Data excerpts
*** Begin section ***

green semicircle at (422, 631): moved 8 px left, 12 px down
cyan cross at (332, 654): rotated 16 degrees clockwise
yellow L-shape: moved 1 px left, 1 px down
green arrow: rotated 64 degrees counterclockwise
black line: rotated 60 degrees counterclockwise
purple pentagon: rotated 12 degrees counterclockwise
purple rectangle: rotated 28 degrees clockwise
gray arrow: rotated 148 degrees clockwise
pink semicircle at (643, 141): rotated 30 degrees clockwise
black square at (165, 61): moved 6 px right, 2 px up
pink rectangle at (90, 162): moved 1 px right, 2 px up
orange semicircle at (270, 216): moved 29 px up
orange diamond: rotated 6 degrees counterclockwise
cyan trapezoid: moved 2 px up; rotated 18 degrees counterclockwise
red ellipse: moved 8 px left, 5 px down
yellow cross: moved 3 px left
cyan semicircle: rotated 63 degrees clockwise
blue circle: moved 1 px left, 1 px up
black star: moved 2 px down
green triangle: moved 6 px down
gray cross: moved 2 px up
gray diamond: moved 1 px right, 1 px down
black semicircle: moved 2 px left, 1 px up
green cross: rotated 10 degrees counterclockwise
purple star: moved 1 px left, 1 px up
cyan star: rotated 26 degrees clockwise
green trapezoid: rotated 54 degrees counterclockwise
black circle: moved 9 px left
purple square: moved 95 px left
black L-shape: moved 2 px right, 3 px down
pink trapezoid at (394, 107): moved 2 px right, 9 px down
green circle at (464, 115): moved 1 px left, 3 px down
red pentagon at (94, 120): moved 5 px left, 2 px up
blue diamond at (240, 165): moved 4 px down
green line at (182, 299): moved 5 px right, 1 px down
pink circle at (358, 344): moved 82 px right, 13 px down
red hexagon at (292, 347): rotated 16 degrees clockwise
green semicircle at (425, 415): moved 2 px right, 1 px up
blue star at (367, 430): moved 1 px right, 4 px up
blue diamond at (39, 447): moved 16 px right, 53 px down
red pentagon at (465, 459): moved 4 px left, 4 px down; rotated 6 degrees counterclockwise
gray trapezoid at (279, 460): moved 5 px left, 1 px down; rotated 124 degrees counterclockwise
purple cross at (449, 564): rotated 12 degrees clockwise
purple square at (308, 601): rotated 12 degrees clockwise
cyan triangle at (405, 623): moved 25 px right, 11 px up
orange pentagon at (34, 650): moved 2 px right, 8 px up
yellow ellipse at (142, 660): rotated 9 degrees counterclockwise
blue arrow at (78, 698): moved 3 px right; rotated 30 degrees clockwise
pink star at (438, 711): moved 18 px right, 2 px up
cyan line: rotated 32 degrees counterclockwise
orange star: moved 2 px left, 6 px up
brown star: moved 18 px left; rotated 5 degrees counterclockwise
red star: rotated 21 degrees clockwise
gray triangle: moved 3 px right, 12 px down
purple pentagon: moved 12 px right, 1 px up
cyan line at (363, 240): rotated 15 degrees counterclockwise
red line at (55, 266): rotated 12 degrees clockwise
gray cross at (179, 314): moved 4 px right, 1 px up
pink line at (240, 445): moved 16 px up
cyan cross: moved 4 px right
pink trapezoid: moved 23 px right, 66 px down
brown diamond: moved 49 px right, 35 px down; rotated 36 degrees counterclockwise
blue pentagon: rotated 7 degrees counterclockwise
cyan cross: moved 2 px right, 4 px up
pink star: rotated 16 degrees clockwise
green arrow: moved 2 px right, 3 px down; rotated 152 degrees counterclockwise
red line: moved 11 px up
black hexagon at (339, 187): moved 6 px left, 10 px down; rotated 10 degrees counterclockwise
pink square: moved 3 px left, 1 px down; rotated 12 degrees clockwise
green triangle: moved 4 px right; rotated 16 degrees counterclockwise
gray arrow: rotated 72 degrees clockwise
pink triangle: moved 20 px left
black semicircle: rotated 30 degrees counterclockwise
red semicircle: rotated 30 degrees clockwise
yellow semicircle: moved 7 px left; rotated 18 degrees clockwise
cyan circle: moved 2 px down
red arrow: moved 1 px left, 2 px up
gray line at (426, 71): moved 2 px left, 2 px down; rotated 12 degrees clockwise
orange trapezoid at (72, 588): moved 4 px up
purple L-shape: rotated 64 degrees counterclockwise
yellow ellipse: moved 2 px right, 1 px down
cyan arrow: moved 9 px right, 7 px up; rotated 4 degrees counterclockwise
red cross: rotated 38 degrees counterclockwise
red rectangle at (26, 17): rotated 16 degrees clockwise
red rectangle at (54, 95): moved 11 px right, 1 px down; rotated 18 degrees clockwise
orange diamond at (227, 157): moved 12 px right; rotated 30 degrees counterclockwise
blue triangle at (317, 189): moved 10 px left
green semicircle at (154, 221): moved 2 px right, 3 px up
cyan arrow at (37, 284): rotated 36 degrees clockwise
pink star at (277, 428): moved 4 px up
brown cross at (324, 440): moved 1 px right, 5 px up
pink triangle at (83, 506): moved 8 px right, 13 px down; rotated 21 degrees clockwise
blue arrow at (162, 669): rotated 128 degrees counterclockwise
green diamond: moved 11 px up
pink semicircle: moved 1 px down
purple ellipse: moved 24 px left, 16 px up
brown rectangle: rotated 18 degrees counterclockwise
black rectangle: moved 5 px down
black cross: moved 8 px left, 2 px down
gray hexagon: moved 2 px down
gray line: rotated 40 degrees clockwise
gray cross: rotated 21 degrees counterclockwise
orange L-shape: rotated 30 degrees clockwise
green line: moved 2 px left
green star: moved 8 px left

*** End section ***

DESCRIPTION OF THE TASK >> Each line holding the word "triangle" must be copied from the data.

SOLUTION >>
green triangle: moved 6 px down
cyan triangle at (405, 623): moved 25 px right, 11 px up
gray triangle: moved 3 px right, 12 px down
green triangle: moved 4 px right; rotated 16 degrees counterclockwise
pink triangle: moved 20 px left
blue triangle at (317, 189): moved 10 px left
pink triangle at (83, 506): moved 8 px right, 13 px down; rotated 21 degrees clockwise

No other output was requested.